(Stored records)
■ ■ ■ ■ ■
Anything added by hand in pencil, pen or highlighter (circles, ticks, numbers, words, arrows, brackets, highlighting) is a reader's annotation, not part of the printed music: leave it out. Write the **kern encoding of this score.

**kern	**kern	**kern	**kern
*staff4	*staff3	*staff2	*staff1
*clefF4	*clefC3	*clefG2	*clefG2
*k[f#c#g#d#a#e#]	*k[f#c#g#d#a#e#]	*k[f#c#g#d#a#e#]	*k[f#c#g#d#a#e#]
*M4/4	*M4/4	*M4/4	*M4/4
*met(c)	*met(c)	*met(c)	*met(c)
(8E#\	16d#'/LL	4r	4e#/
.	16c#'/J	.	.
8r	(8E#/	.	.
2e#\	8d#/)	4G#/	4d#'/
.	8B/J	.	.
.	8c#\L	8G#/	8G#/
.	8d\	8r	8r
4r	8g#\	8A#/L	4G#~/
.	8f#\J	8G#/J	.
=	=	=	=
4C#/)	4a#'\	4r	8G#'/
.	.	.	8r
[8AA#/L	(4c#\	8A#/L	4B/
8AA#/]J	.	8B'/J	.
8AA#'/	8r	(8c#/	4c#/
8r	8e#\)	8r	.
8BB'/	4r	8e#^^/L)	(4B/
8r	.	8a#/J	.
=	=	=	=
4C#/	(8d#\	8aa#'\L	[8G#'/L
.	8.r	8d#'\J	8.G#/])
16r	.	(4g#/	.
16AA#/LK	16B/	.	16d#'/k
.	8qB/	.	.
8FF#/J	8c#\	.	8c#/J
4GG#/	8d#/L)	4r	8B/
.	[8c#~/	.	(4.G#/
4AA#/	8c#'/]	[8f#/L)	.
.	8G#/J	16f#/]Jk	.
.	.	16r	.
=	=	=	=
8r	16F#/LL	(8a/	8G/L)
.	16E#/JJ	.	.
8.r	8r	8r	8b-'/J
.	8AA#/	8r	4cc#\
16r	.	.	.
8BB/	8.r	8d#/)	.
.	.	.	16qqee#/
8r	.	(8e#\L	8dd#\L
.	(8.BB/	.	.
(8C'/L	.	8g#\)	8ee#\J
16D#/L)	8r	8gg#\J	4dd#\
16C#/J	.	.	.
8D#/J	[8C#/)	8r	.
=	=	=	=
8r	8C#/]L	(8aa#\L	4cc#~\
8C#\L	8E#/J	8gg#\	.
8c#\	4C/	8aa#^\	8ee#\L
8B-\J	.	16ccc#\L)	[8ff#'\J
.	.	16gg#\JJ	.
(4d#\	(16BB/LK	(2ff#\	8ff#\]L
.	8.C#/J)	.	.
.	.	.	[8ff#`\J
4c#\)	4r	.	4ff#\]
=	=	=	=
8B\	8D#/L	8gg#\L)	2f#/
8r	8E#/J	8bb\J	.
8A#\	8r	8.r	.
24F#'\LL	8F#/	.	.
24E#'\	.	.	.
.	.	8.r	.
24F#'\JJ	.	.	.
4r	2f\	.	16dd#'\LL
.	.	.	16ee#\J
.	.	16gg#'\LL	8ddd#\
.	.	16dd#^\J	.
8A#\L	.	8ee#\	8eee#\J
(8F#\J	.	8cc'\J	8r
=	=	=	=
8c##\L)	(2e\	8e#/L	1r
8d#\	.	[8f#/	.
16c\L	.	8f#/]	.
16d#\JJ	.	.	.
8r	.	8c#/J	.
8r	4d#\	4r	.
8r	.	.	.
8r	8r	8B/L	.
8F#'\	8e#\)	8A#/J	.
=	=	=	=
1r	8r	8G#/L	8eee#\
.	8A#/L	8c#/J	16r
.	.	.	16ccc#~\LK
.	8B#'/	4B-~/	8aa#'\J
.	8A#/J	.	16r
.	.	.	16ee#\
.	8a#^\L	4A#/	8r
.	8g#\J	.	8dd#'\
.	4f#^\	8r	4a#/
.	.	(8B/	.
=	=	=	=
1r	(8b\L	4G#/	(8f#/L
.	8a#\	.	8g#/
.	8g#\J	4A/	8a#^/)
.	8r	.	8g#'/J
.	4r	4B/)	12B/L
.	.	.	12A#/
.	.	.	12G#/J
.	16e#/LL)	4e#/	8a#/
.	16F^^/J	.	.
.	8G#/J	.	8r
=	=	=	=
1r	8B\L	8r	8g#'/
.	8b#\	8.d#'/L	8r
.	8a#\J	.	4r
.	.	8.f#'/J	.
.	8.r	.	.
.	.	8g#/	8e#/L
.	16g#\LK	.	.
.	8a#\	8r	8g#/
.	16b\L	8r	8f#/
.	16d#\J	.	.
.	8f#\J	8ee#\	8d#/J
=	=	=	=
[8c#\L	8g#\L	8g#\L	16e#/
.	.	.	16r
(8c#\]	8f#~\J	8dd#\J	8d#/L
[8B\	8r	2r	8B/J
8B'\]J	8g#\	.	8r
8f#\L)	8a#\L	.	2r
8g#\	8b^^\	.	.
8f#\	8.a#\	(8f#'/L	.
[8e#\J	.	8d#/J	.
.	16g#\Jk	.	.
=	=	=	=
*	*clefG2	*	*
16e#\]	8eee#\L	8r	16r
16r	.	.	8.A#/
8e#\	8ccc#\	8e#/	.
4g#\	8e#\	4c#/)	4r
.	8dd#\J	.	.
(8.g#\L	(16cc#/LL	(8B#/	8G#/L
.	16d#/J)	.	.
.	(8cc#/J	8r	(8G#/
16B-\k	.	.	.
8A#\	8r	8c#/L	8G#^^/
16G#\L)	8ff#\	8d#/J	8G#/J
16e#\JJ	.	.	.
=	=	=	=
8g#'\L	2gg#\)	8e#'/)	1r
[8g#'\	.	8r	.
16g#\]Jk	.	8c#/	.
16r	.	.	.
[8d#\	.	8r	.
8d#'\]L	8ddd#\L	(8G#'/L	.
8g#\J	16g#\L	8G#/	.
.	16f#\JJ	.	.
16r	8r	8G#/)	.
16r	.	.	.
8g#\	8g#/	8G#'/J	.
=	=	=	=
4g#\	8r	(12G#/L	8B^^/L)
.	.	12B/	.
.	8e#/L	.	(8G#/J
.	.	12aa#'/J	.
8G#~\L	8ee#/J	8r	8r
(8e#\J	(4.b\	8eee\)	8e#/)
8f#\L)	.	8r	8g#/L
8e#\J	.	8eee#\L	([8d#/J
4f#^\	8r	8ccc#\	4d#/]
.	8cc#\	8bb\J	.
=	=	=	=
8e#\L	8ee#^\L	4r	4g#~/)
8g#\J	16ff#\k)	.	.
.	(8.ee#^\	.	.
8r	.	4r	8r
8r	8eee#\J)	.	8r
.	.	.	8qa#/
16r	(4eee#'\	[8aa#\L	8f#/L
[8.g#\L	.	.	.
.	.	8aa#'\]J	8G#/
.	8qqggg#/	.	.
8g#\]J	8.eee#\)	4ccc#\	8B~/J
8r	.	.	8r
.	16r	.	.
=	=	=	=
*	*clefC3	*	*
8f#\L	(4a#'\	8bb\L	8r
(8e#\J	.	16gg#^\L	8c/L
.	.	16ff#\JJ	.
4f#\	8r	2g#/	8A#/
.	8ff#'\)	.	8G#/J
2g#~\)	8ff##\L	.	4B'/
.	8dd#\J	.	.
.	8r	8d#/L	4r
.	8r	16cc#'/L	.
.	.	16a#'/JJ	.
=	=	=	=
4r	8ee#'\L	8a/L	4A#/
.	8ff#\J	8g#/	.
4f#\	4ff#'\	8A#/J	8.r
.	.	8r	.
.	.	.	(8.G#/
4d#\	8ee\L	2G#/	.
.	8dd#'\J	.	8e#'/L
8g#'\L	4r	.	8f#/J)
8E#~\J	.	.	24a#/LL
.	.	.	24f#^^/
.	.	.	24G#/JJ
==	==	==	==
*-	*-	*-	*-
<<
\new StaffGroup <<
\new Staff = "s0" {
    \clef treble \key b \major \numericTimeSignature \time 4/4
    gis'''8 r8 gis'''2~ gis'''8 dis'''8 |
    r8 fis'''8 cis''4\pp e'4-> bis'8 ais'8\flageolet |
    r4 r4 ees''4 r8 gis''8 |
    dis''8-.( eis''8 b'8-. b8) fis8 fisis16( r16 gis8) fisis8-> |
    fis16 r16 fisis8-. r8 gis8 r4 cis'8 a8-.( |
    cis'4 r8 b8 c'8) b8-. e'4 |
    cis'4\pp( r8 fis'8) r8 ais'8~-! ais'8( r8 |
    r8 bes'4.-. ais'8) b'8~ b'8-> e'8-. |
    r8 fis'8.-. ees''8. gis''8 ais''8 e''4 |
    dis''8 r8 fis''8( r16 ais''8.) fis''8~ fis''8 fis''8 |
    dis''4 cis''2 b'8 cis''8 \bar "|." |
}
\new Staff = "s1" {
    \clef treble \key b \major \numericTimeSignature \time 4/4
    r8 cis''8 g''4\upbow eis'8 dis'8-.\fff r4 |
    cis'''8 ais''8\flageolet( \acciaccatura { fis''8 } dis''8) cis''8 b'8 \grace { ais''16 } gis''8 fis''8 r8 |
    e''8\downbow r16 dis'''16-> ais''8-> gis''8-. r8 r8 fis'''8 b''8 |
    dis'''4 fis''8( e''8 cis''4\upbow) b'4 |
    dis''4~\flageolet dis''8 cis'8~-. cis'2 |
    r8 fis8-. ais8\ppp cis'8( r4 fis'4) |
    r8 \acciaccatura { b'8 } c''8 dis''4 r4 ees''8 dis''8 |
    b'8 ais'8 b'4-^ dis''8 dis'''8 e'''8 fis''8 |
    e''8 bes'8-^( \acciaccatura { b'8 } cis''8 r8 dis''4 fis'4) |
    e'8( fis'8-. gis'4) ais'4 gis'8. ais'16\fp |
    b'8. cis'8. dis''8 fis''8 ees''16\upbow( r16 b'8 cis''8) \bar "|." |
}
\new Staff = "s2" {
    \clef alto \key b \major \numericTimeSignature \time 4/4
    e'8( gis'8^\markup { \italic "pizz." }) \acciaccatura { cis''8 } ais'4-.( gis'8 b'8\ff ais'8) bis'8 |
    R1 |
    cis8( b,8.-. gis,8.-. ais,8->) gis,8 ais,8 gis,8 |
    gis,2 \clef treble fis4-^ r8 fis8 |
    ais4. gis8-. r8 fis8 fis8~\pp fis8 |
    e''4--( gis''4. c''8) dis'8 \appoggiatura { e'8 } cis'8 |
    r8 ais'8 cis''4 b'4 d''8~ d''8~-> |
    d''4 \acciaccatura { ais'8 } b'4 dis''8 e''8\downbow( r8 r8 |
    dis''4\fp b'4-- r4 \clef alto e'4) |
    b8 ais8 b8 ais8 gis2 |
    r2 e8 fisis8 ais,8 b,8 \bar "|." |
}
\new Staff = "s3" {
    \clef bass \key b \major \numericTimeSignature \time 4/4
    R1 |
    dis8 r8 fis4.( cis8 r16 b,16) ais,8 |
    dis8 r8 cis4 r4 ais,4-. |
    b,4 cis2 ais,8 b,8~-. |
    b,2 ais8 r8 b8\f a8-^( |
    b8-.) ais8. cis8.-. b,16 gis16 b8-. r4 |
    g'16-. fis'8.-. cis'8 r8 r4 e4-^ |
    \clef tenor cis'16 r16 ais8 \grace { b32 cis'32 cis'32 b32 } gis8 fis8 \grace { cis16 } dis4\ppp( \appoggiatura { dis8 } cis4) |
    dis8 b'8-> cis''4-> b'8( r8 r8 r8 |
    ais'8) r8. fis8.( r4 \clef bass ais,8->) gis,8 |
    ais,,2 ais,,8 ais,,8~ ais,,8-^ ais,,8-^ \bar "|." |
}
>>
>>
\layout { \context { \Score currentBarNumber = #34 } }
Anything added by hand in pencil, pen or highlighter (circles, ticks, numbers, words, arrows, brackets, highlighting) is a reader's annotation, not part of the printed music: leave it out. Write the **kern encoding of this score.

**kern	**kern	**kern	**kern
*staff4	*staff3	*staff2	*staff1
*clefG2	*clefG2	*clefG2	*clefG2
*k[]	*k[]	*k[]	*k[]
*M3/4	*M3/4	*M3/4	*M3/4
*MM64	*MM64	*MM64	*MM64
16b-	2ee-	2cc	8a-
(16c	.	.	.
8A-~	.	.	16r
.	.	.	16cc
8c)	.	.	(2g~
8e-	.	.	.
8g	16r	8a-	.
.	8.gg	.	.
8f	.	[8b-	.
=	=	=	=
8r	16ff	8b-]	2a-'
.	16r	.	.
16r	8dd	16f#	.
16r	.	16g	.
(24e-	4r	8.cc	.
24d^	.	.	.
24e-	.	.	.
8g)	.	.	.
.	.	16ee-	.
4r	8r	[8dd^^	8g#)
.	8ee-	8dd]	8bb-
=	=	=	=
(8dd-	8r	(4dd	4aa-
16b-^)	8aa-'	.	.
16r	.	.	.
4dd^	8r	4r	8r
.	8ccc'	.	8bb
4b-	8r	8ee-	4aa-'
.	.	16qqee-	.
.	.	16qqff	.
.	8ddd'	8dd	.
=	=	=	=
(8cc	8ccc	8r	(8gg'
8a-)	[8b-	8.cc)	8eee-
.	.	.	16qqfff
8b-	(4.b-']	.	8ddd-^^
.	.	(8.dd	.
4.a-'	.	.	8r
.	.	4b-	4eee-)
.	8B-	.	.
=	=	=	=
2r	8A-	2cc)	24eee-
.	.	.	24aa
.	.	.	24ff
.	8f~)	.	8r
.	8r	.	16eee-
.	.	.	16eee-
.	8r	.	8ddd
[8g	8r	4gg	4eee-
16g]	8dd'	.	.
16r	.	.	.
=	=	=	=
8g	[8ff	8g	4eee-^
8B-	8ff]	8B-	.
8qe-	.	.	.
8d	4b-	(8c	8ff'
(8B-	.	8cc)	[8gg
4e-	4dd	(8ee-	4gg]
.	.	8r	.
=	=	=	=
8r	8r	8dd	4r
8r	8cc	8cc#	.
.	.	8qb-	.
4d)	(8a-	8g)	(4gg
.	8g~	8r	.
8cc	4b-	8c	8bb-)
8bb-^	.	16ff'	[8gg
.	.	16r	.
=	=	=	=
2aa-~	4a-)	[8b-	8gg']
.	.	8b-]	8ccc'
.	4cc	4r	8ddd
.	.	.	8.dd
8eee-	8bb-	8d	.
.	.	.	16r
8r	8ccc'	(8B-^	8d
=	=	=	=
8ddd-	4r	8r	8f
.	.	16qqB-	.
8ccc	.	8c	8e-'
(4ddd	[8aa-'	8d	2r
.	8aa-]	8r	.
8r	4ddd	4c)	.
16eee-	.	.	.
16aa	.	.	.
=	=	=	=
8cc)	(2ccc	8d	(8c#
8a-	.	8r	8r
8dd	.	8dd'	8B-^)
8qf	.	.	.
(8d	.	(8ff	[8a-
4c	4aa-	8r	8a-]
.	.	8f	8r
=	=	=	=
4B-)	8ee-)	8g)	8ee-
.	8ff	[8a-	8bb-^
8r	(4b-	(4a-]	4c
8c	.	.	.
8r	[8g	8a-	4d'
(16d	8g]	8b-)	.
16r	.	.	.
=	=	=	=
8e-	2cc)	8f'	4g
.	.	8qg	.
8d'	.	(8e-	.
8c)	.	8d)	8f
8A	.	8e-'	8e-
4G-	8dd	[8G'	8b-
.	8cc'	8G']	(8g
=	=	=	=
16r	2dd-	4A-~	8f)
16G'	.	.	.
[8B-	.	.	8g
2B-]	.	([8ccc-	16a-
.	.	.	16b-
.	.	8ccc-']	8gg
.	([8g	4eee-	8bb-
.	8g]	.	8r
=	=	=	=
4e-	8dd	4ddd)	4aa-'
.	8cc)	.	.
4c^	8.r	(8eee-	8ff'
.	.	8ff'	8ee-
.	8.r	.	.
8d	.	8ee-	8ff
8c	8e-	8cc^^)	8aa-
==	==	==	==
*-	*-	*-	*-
■ ■ ■ ■ ■
Count the lines in the material above that contain the string "acciaccatura". Case counts. Give only the number.

■ TASK ANSWER ■
5